((
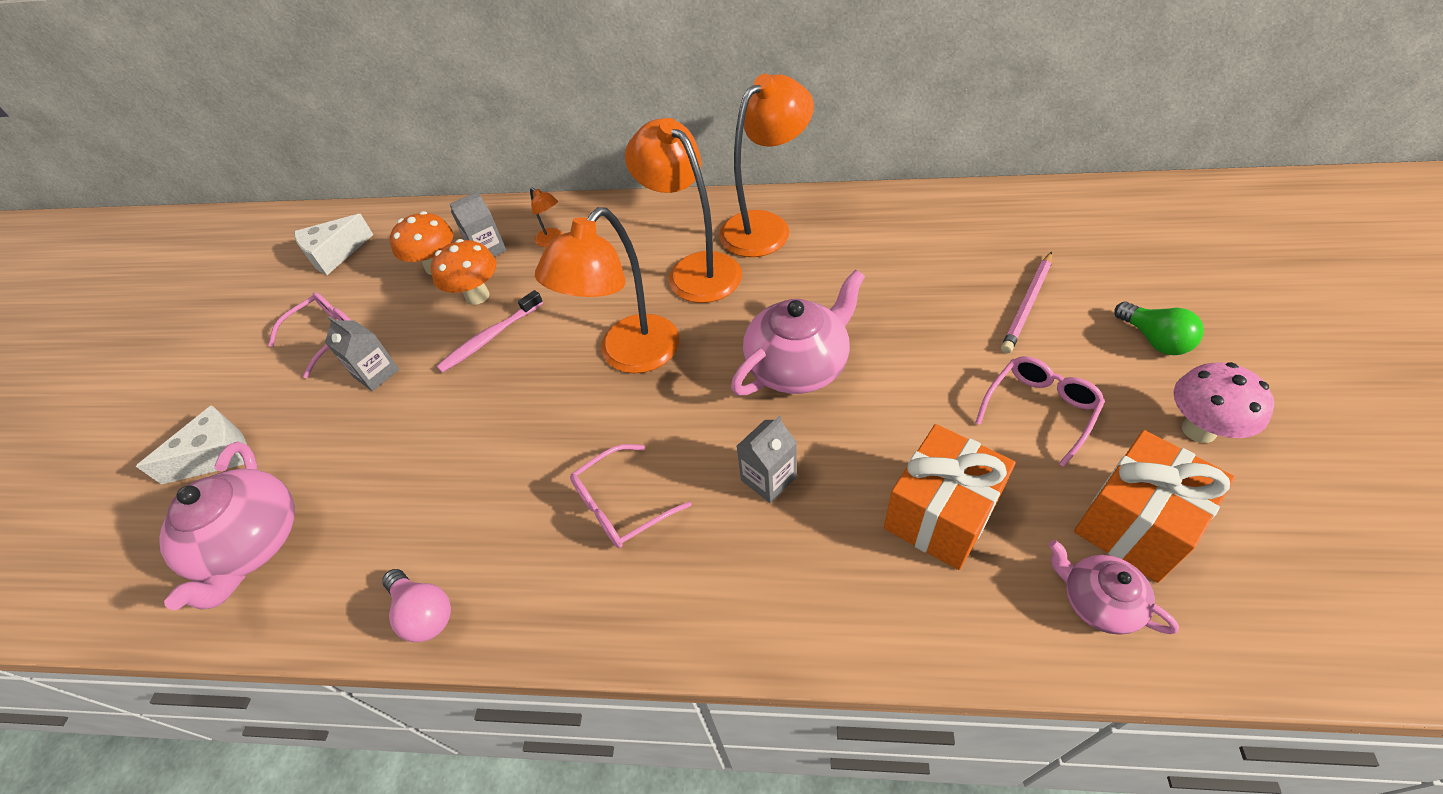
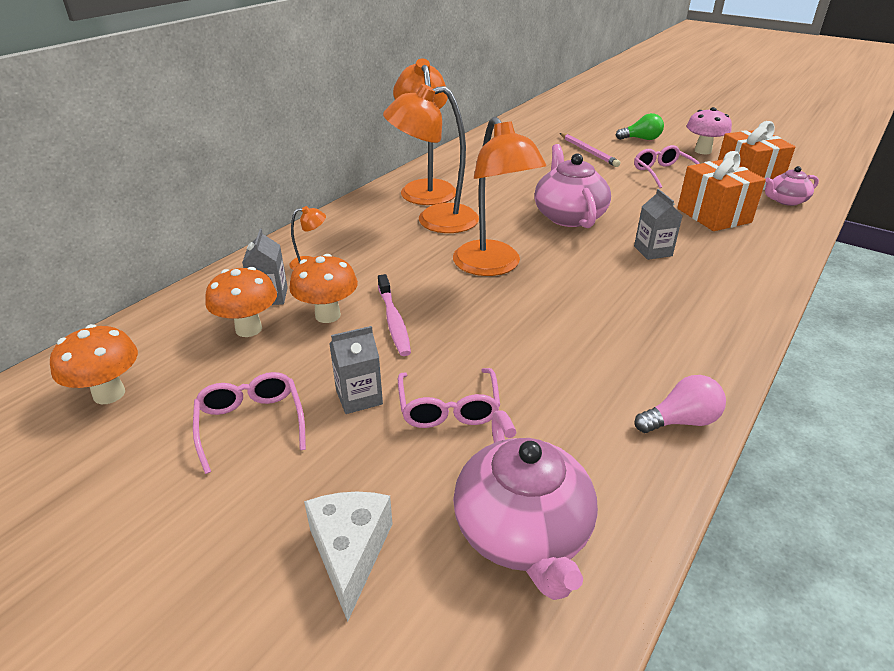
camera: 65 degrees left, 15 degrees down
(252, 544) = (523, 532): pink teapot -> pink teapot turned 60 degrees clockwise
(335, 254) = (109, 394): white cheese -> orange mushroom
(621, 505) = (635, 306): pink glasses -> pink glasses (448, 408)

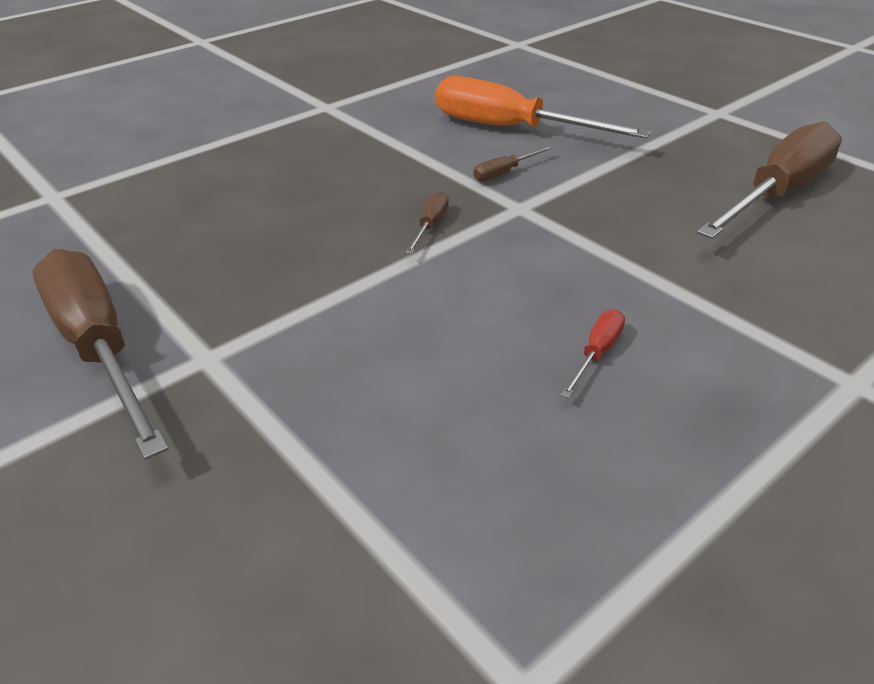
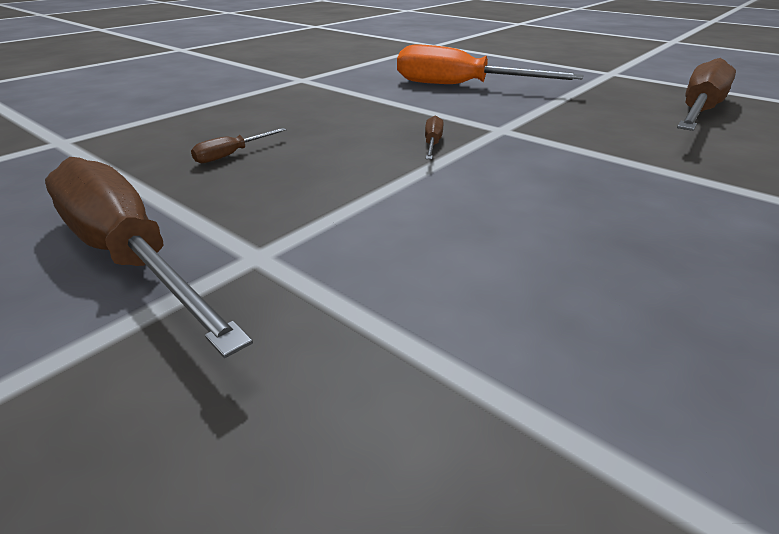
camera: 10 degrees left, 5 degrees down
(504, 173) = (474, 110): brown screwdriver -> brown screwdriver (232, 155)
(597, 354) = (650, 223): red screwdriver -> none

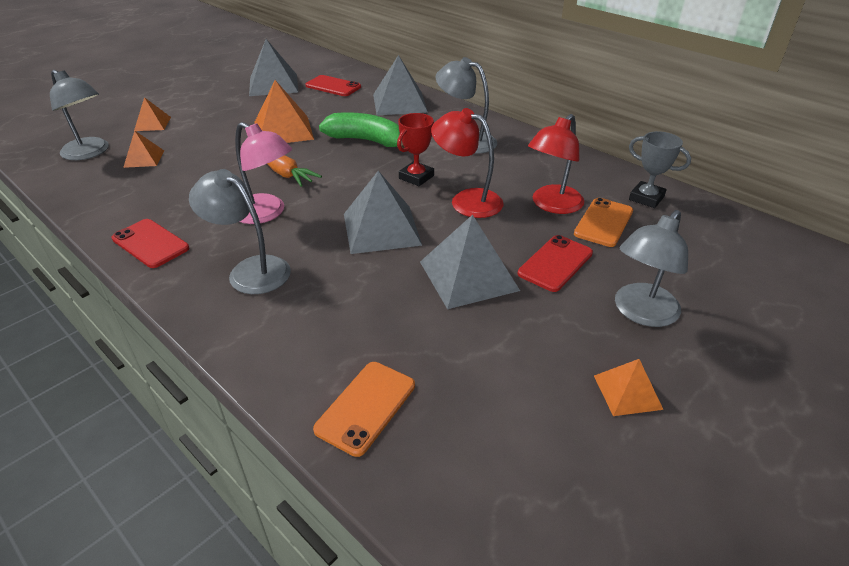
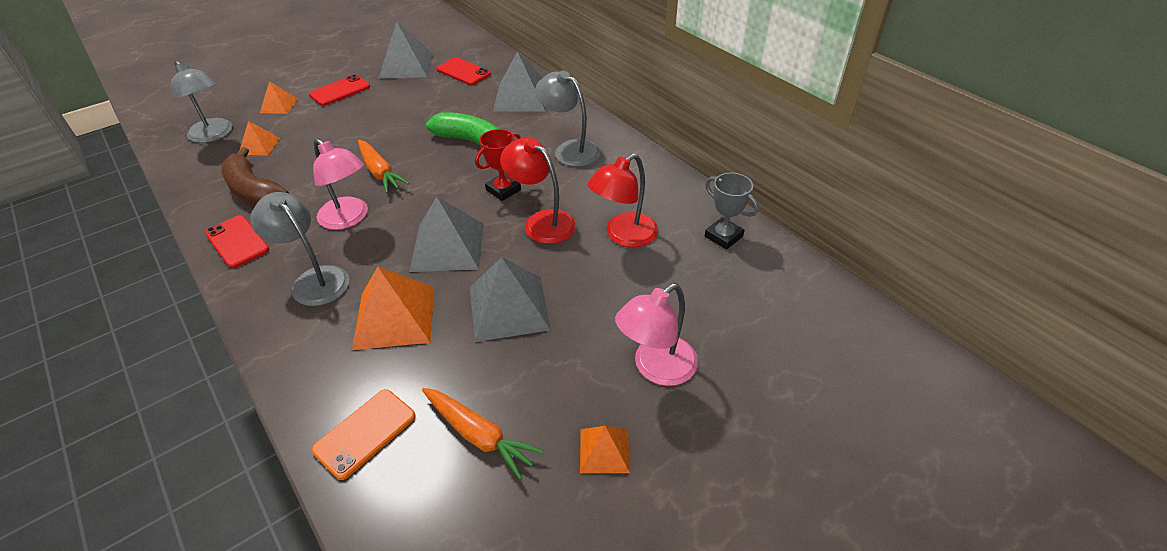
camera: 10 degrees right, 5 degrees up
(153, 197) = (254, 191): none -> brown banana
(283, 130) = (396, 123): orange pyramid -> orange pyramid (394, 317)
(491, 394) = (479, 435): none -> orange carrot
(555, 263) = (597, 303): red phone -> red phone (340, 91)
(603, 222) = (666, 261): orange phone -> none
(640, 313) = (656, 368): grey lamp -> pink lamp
))
*PROBLEM TO WORK ON*:
Repeat every record above exactly. The pictures do not belong in the copy.

*WRITTEN ANSWER*:
camera: 65 degrees left, 15 degrees down
(252, 544) = (523, 532): pink teapot -> pink teapot turned 60 degrees clockwise
(335, 254) = (109, 394): white cheese -> orange mushroom
(621, 505) = (635, 306): pink glasses -> pink glasses (448, 408)

camera: 10 degrees left, 5 degrees down
(504, 173) = (474, 110): brown screwdriver -> brown screwdriver (232, 155)
(597, 354) = (650, 223): red screwdriver -> none

camera: 10 degrees right, 5 degrees up
(153, 197) = (254, 191): none -> brown banana
(283, 130) = (396, 123): orange pyramid -> orange pyramid (394, 317)
(491, 394) = (479, 435): none -> orange carrot
(555, 263) = (597, 303): red phone -> red phone (340, 91)
(603, 222) = (666, 261): orange phone -> none
(640, 313) = (656, 368): grey lamp -> pink lamp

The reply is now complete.